• EXERCISE DETAILS: Once you reach the line with "camera: 95 degrees left, 0 degrees up" in the material below, copy each line exactly up to and including the line with "(643, 354) = (670, 290): turquoise", and skip the pictures.

• DATA LISTING:
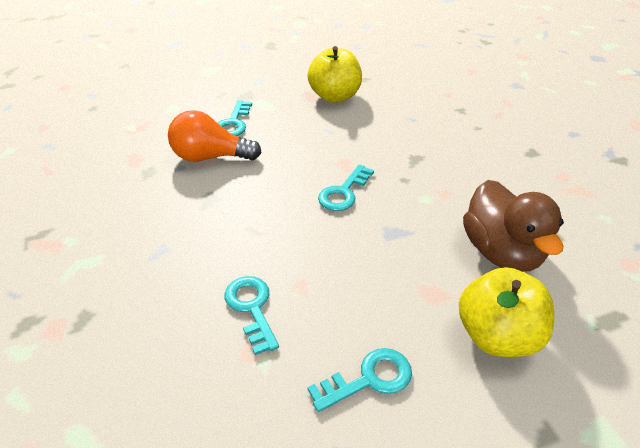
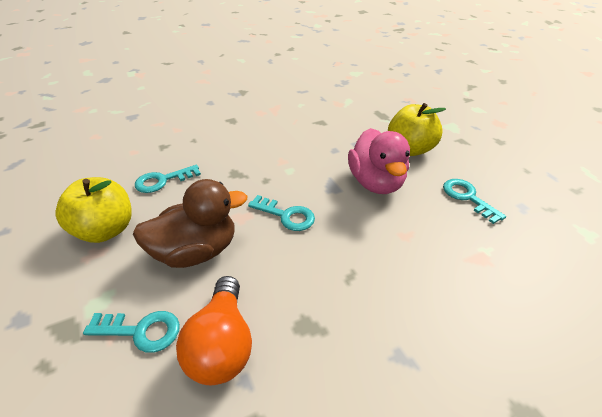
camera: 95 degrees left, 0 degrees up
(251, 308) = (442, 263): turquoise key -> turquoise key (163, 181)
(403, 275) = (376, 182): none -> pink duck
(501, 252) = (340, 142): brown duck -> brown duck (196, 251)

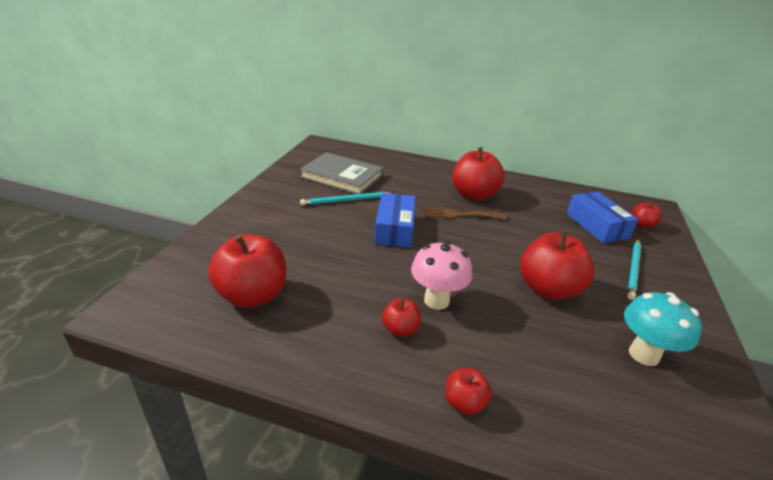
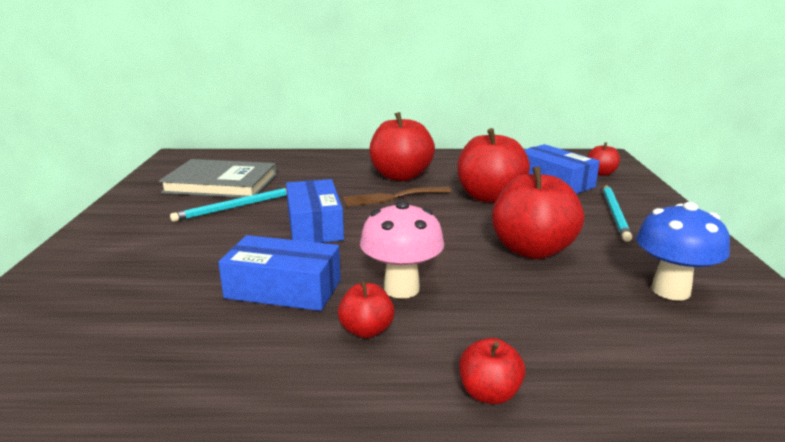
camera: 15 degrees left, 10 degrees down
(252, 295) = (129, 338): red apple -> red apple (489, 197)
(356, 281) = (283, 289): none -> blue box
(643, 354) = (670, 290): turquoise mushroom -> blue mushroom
...
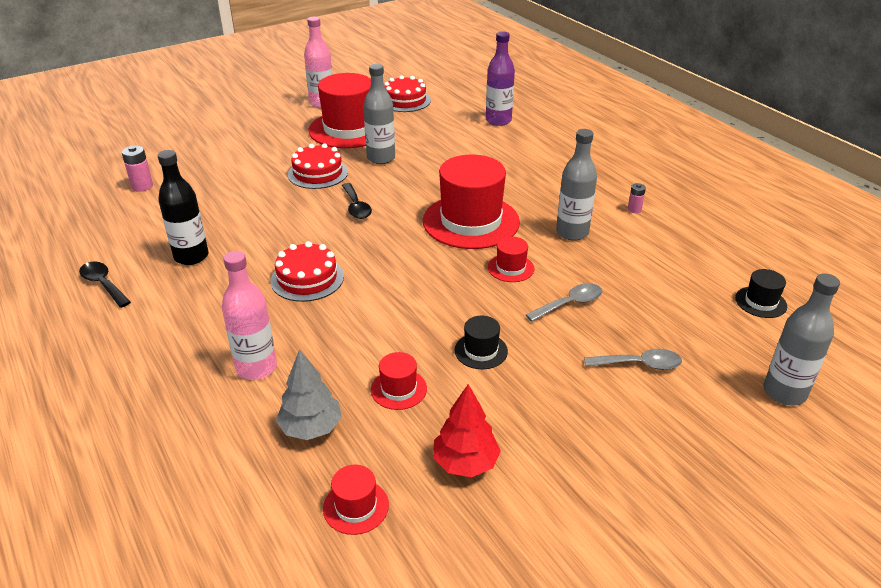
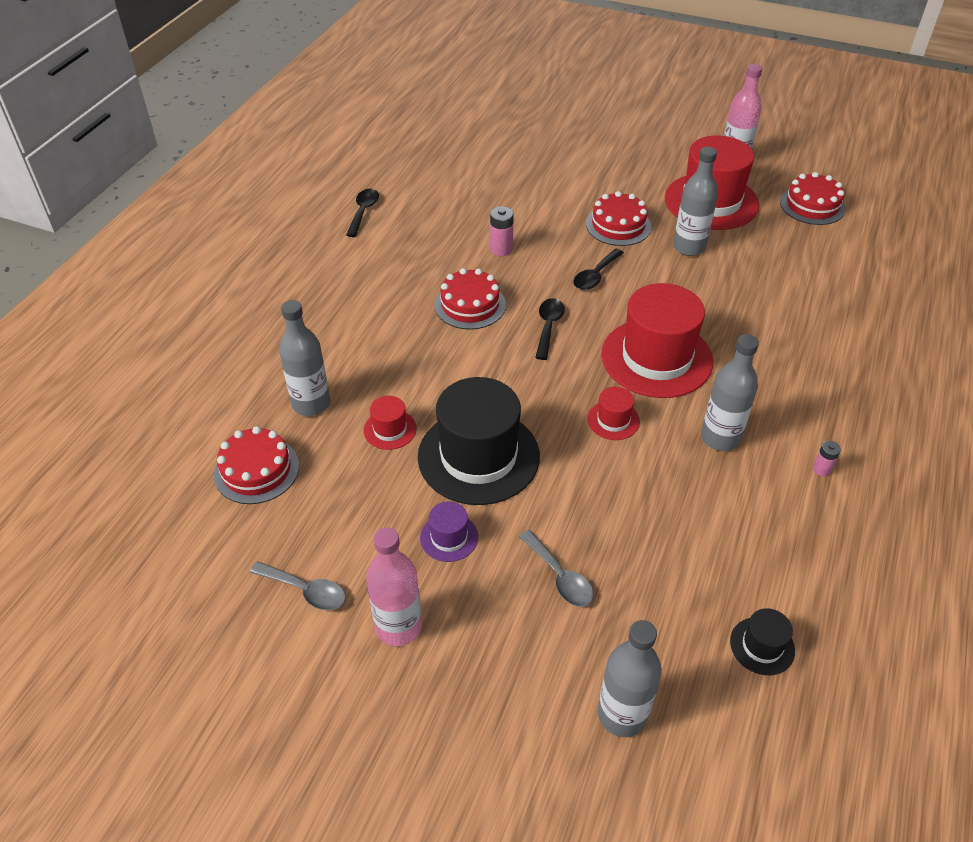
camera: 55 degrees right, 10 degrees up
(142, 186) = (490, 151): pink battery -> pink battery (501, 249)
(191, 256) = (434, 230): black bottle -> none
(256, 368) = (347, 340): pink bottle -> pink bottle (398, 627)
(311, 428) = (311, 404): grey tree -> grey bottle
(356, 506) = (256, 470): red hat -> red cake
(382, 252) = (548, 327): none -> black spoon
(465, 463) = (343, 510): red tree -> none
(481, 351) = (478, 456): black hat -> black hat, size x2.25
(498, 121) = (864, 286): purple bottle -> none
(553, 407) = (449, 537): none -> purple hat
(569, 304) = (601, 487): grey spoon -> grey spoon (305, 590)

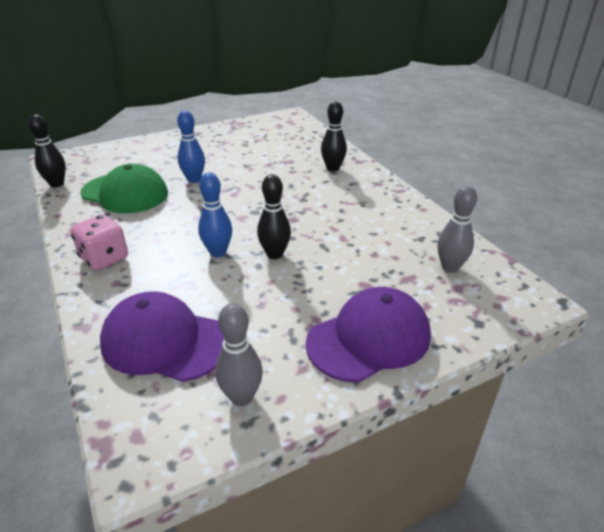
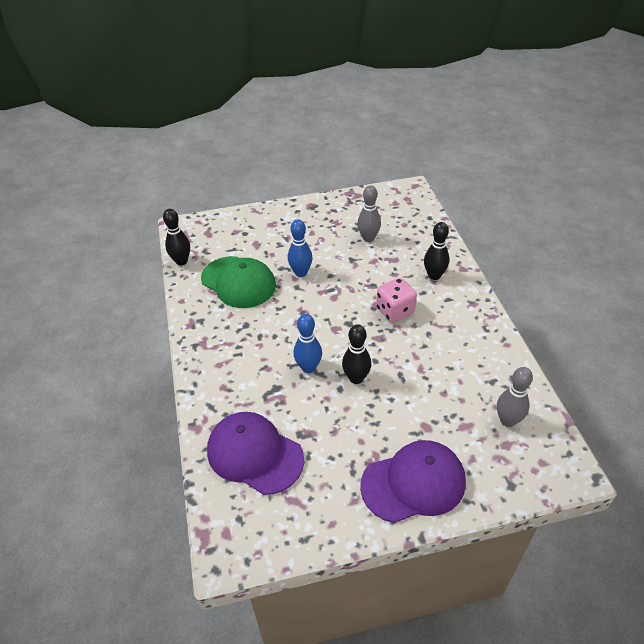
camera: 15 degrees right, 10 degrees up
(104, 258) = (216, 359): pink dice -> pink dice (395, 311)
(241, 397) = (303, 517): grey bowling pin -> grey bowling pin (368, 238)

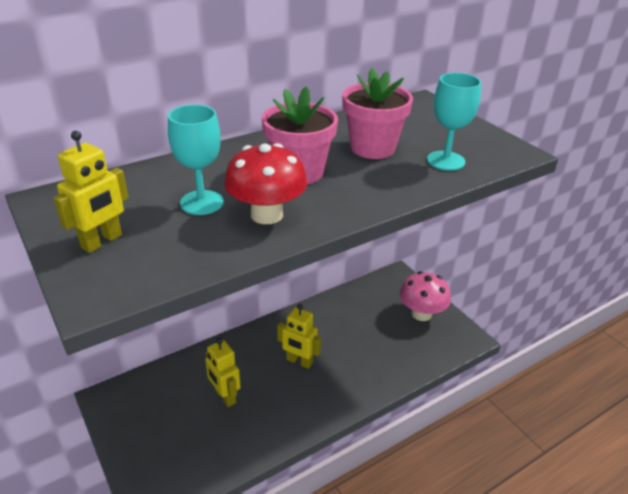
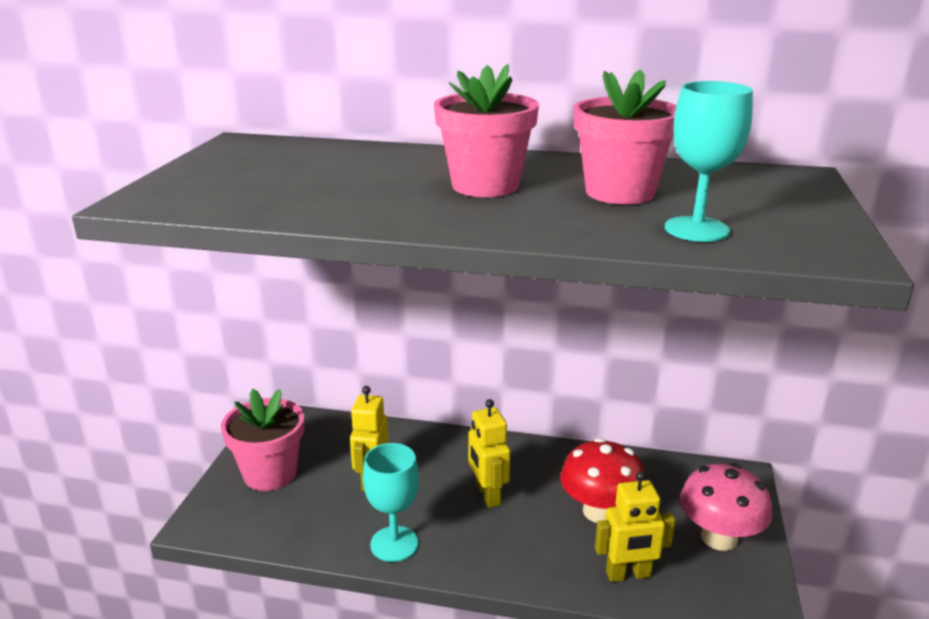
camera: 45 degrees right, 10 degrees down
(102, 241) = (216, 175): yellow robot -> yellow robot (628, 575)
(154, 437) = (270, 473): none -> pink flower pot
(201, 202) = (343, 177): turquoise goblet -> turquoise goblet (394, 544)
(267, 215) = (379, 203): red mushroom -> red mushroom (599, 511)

• RESULT BELOW:
camera: 95 degrees left, 0 degrees up
(251, 308) = (442, 263): turquoise key -> turquoise key (163, 181)
(403, 275) = (376, 182): none -> pink duck
(501, 252) = (340, 142): brown duck -> brown duck (196, 251)

camera: 15 degrees left, 10 degrees down
(252, 295) = (129, 338): red apple -> red apple (489, 197)
(356, 281) = (283, 289): none -> blue box
(643, 354) = (670, 290): turquoise mushroom -> blue mushroom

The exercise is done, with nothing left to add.